= WORK REQUIRED =
Each entry must be given again exactly; images do not belong in the copy.

= MATERIAL SHOWN =

-=-=-

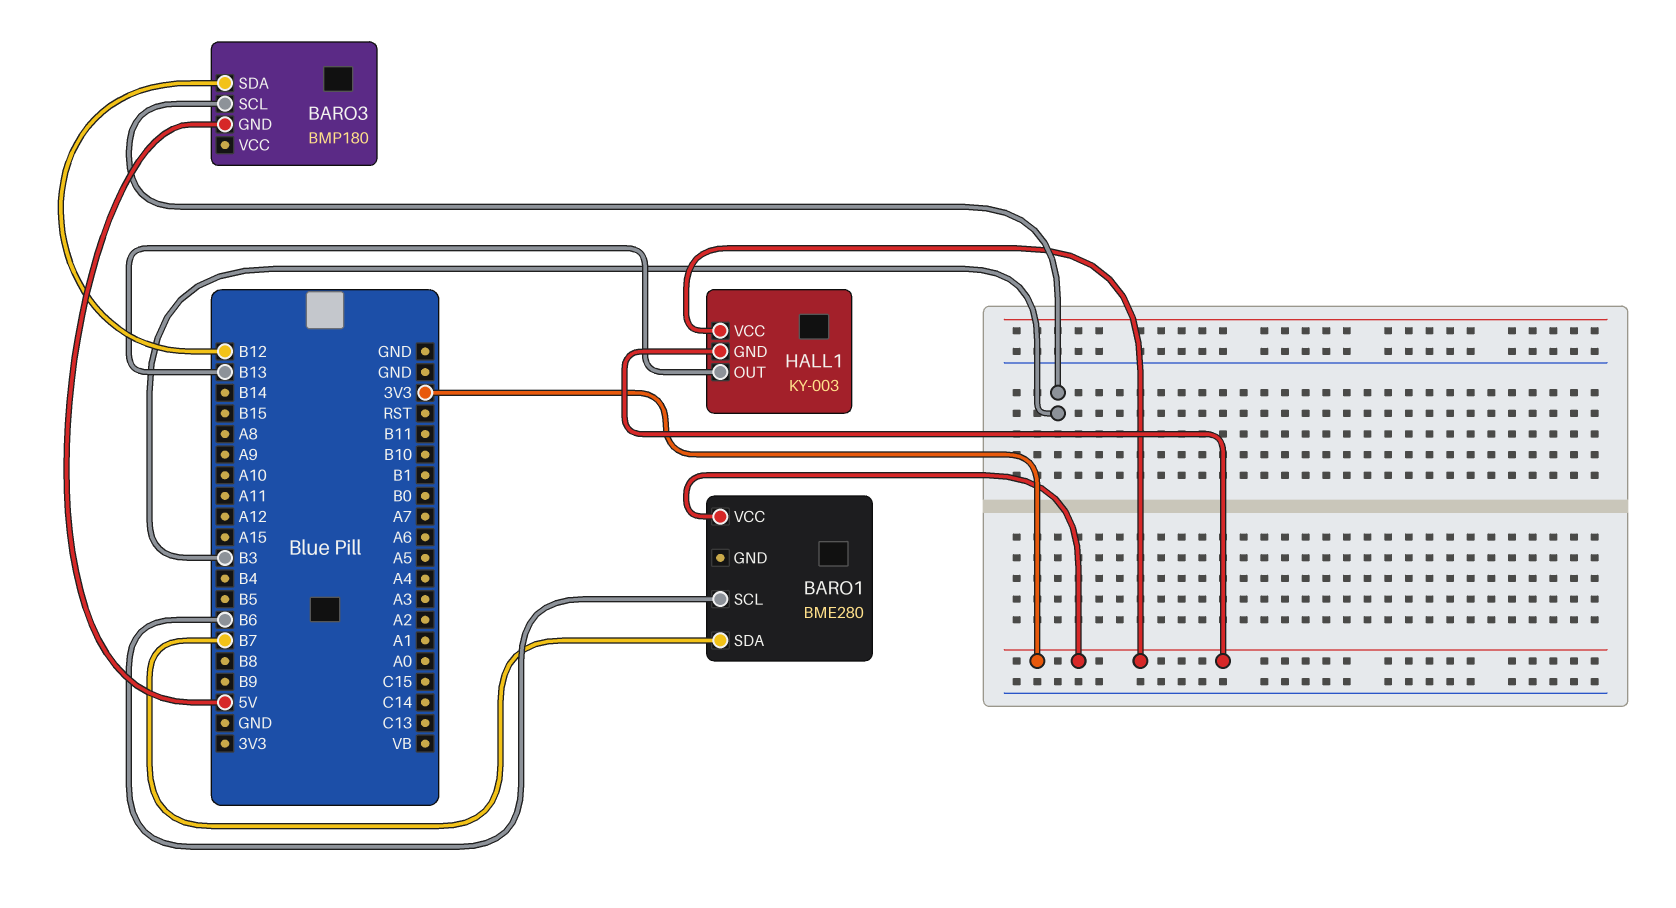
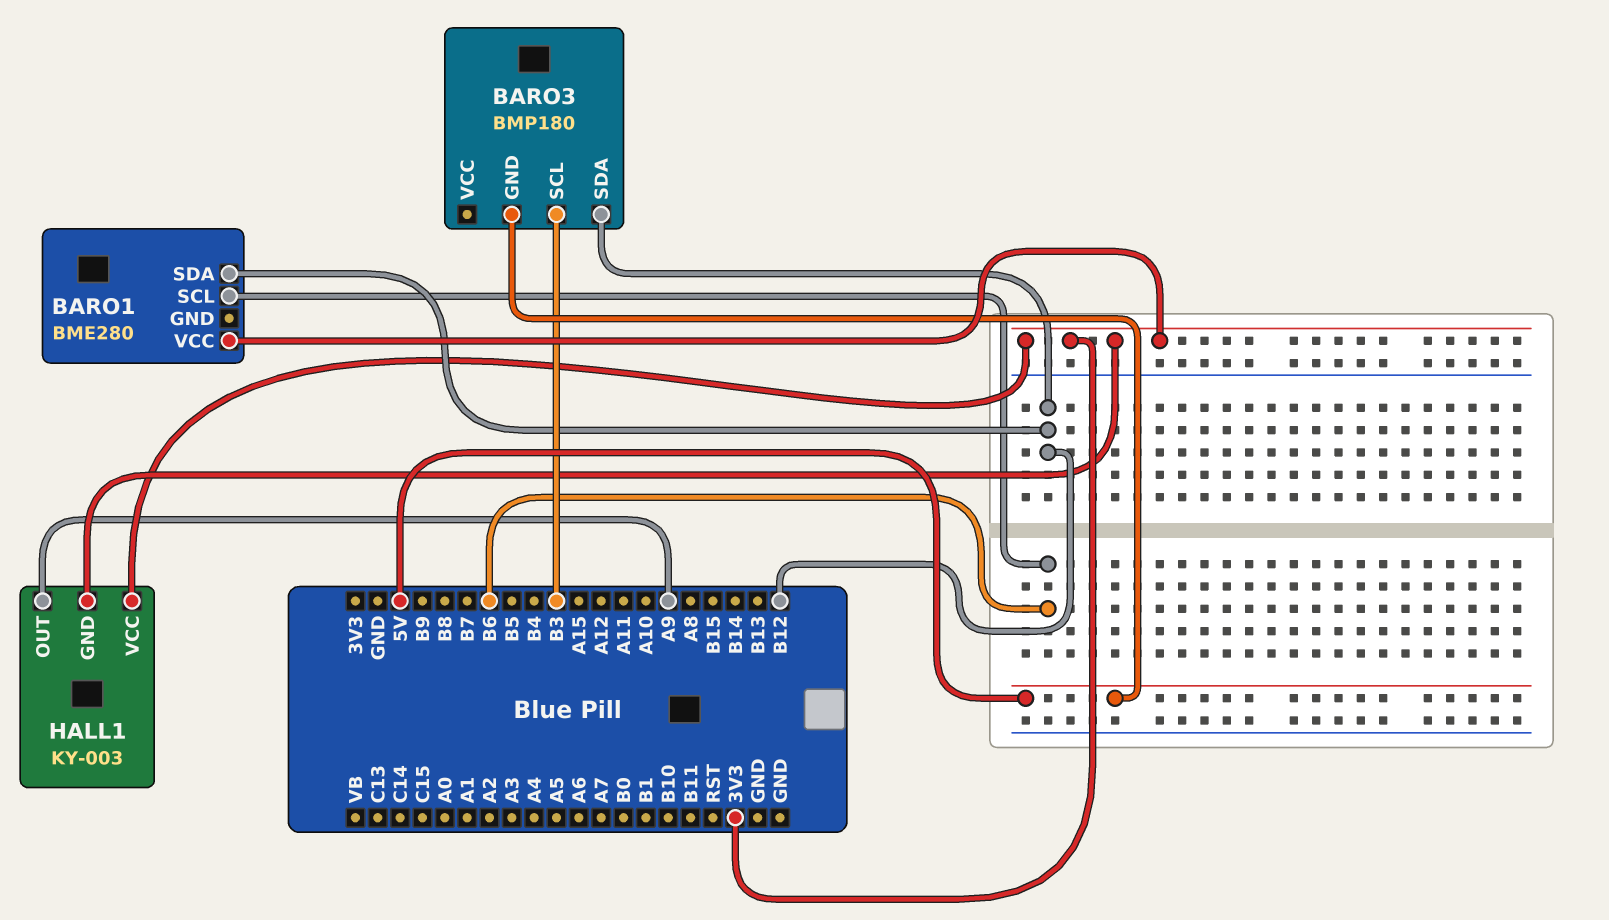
BARO1 pin SDA: B7 -> B12
HALL1 pin OUT: B13 -> A9

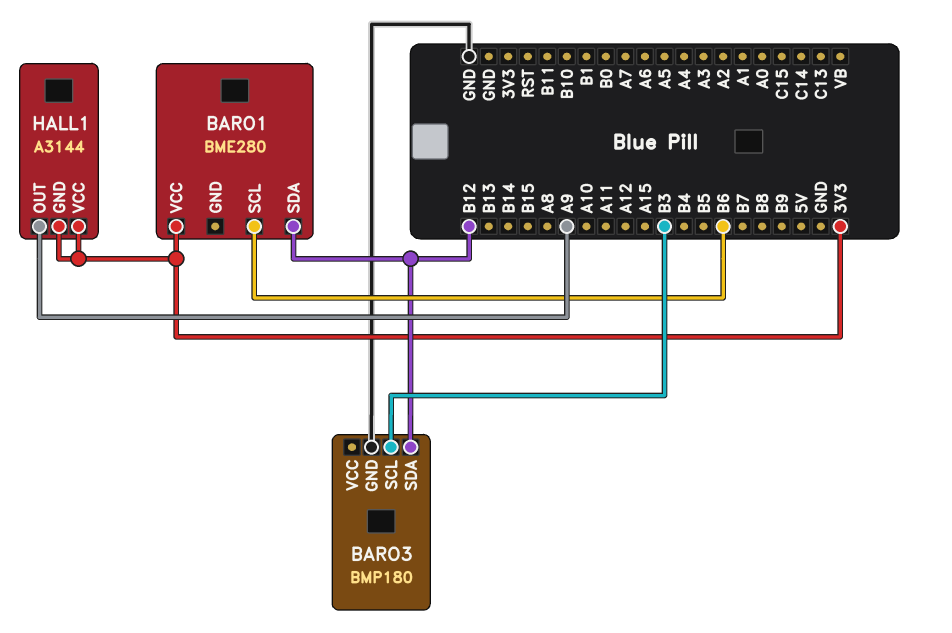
BARO3 pin GND: 5V -> GND
HALL1: KY-003 -> A3144

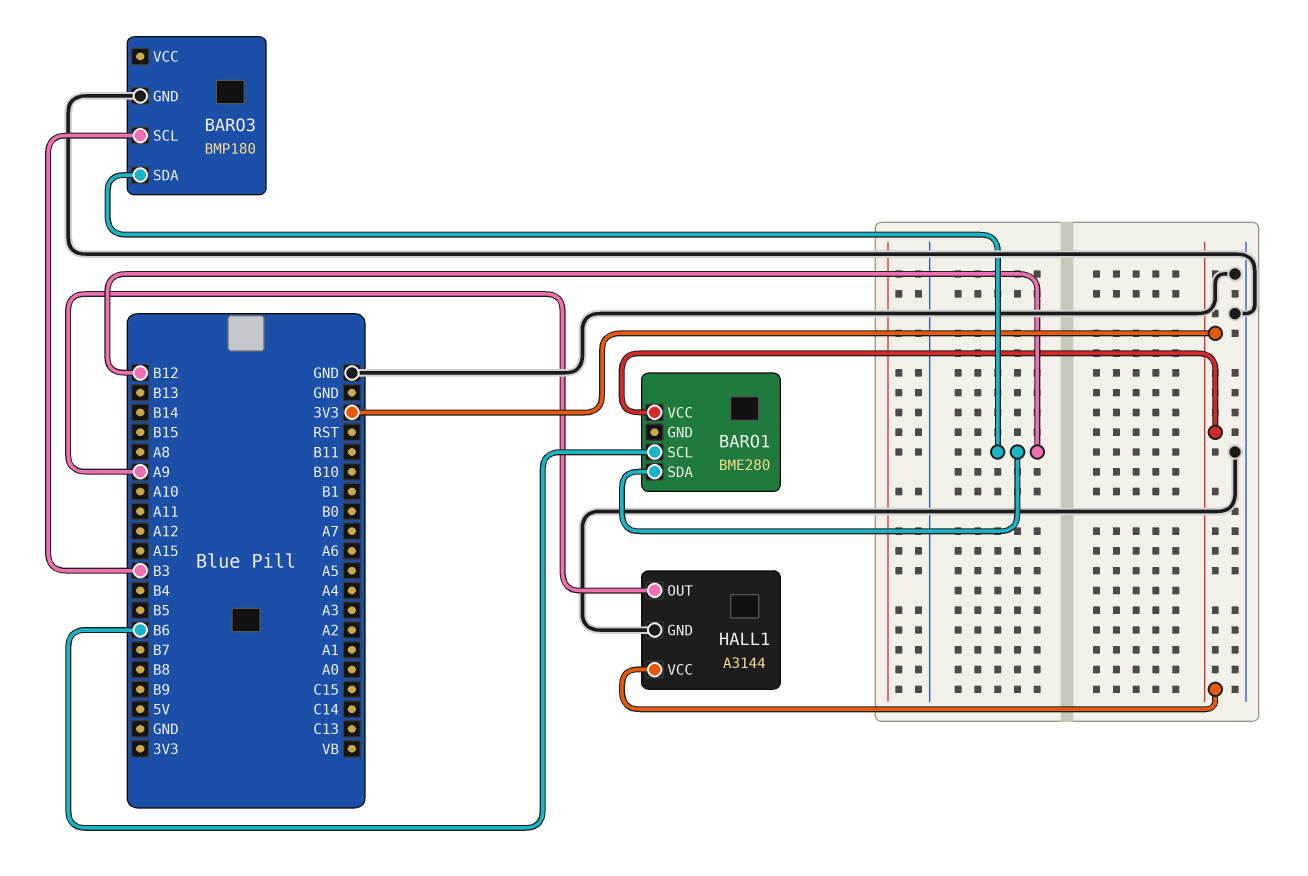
HALL1 pin GND: 3V3 -> GND

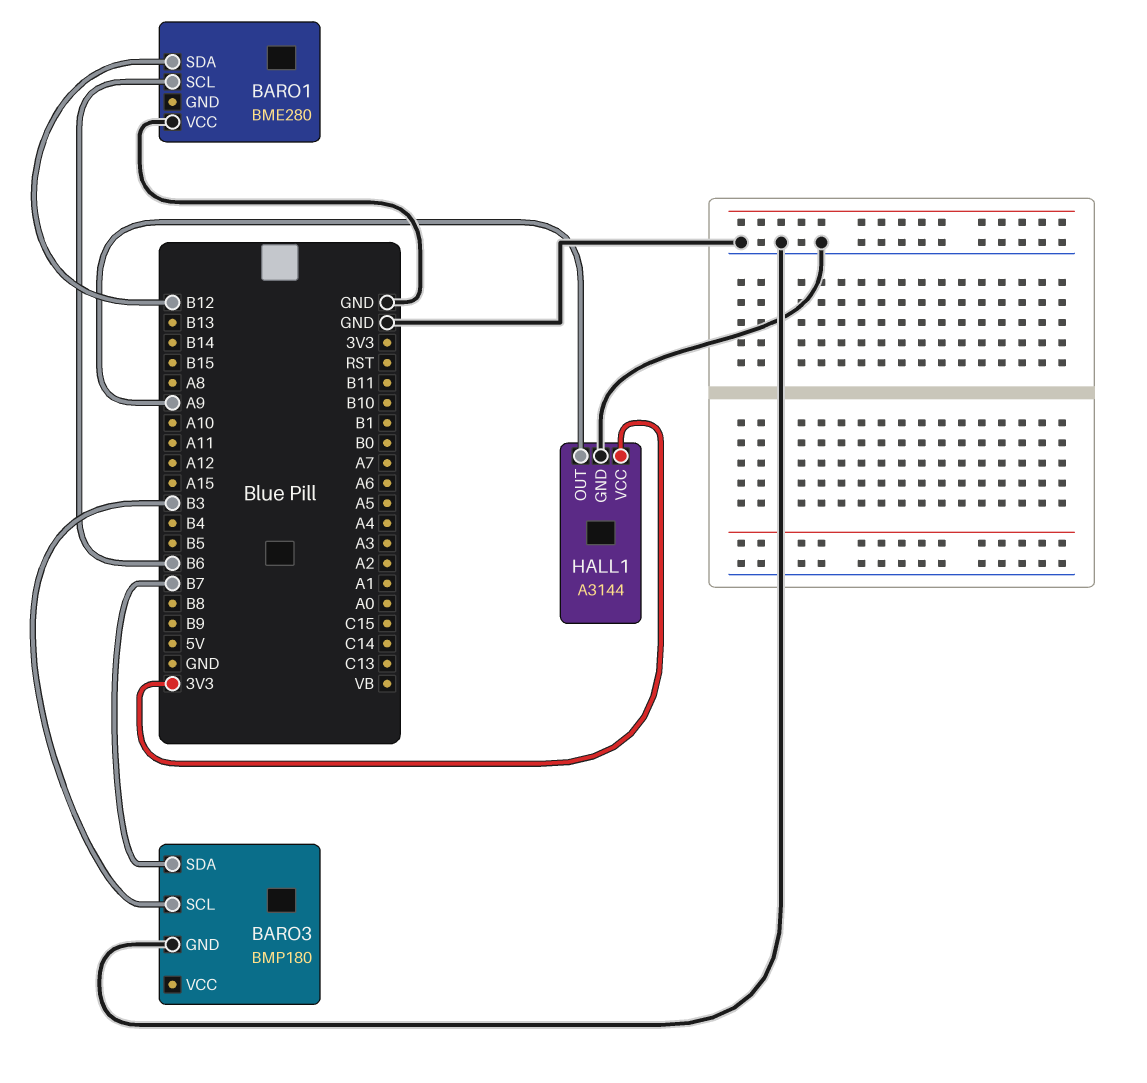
BARO1 pin VCC: 3V3 -> GND
BARO3 pin SDA: B12 -> B7

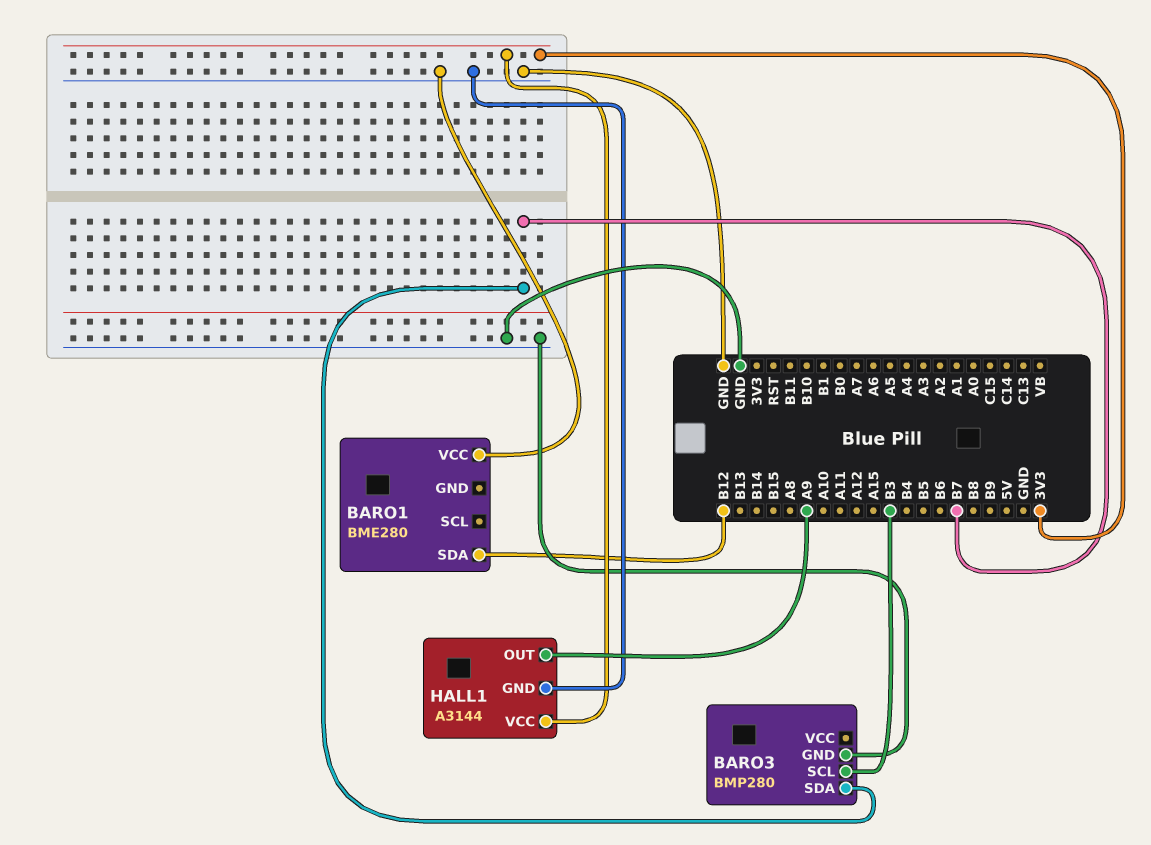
BARO1 pin SCL: B6 -> none
BARO3: BMP180 -> BMP280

-=-=-

= YOUR SOLUTION =
BARO1 pin SDA: B7 -> B12
HALL1 pin OUT: B13 -> A9

BARO3 pin GND: 5V -> GND
HALL1: KY-003 -> A3144

HALL1 pin GND: 3V3 -> GND

BARO1 pin VCC: 3V3 -> GND
BARO3 pin SDA: B12 -> B7

BARO1 pin SCL: B6 -> none
BARO3: BMP180 -> BMP280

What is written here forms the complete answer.